Entries supplied:
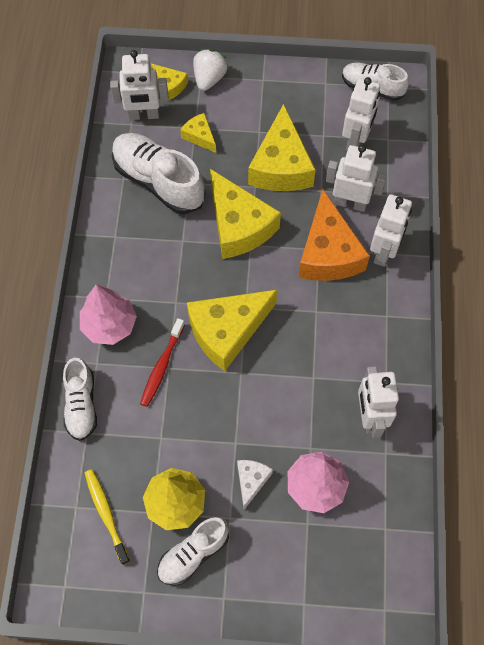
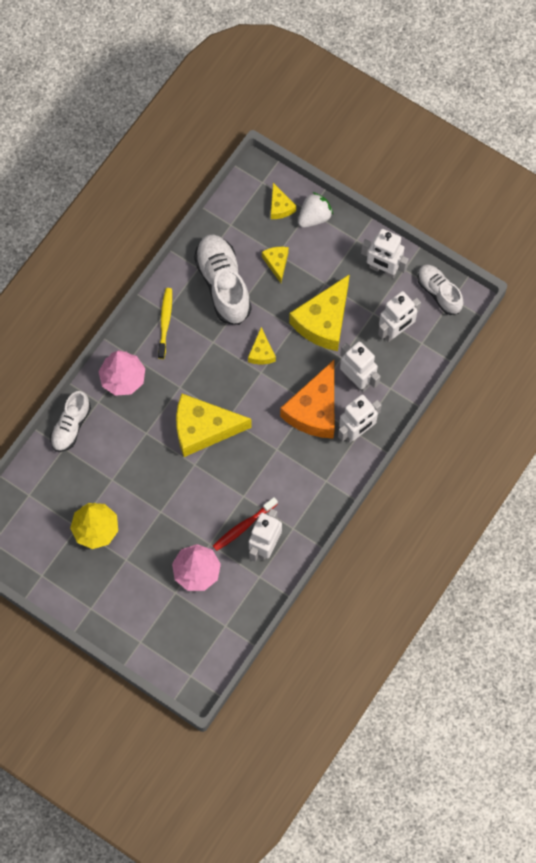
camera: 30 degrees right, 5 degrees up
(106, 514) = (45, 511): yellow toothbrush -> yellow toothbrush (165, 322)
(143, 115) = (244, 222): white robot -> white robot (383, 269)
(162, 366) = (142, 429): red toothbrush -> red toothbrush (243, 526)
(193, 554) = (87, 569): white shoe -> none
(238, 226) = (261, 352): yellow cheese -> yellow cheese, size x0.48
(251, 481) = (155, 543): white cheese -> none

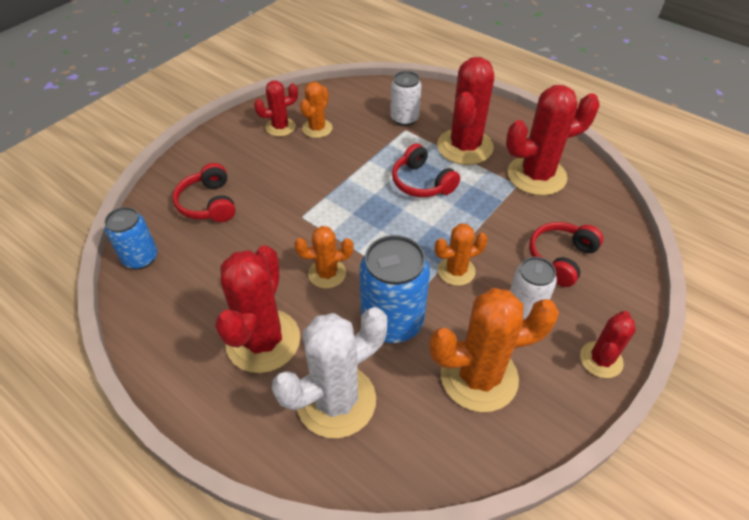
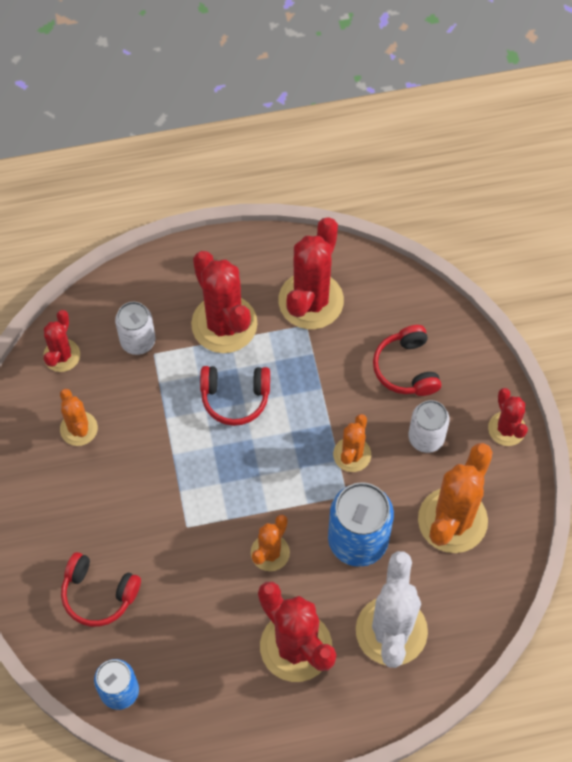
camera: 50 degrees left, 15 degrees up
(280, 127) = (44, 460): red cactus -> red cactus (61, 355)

* * *

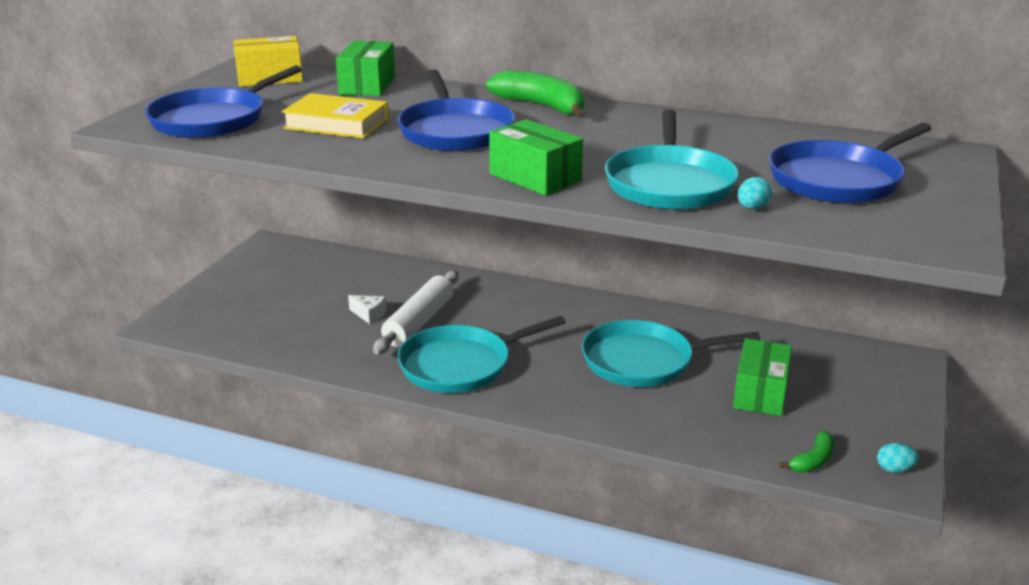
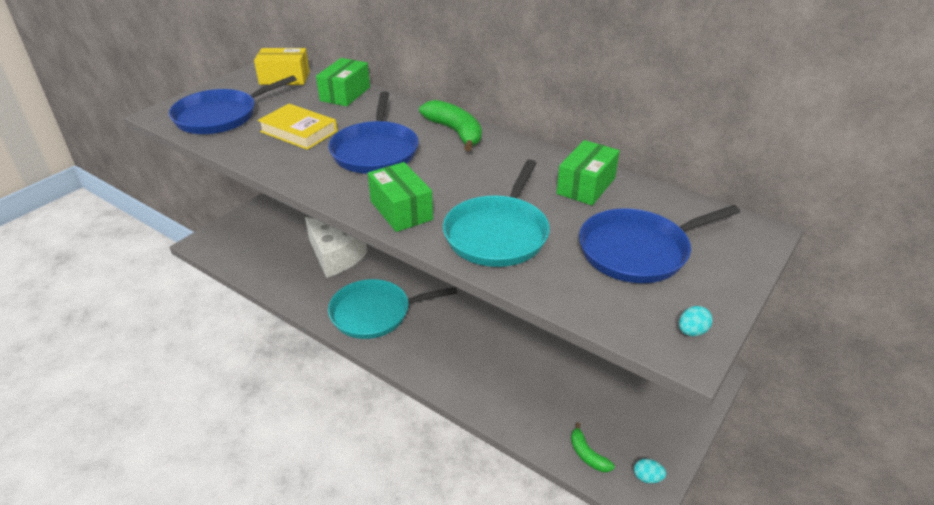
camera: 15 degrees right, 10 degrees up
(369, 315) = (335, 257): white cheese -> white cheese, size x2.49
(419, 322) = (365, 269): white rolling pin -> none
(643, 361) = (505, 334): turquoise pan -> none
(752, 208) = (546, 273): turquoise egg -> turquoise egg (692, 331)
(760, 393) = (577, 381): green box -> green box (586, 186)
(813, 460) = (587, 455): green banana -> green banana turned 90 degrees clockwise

--

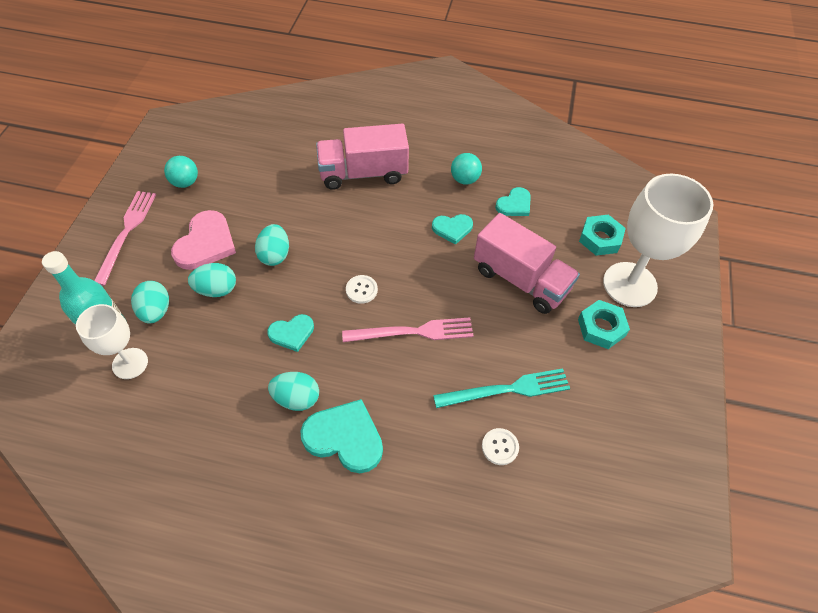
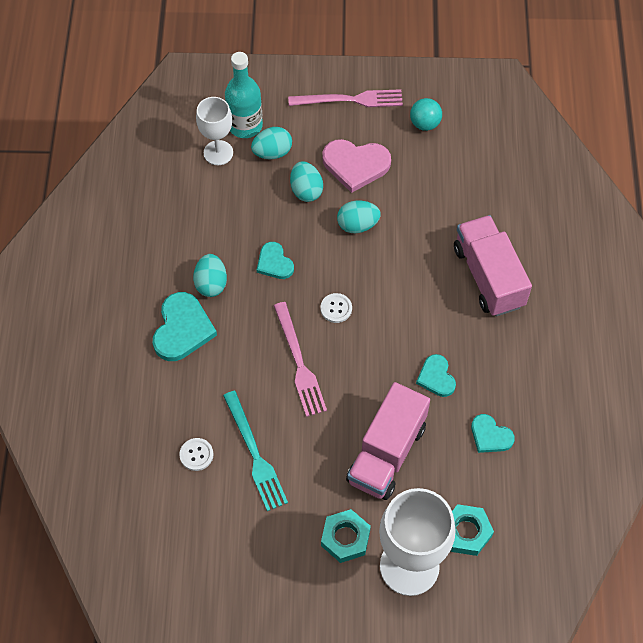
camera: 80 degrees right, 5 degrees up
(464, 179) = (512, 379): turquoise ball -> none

Instructions for the task:
Using the listing above, repeat word for word each line from the one with "camera: 30 degrees right, 5 degrees up" down to the one with "(280, 127) = (44, 460): red", both included. Omit all pictures.

Result:
camera: 30 degrees right, 5 degrees up
(106, 514) = (45, 511): yellow toothbrush -> yellow toothbrush (165, 322)
(143, 115) = (244, 222): white robot -> white robot (383, 269)
(162, 366) = (142, 429): red toothbrush -> red toothbrush (243, 526)
(193, 554) = (87, 569): white shoe -> none
(238, 226) = (261, 352): yellow cheese -> yellow cheese, size x0.48
(251, 481) = (155, 543): white cheese -> none

camera: 50 degrees left, 15 degrees up
(280, 127) = (44, 460): red cactus -> red cactus (61, 355)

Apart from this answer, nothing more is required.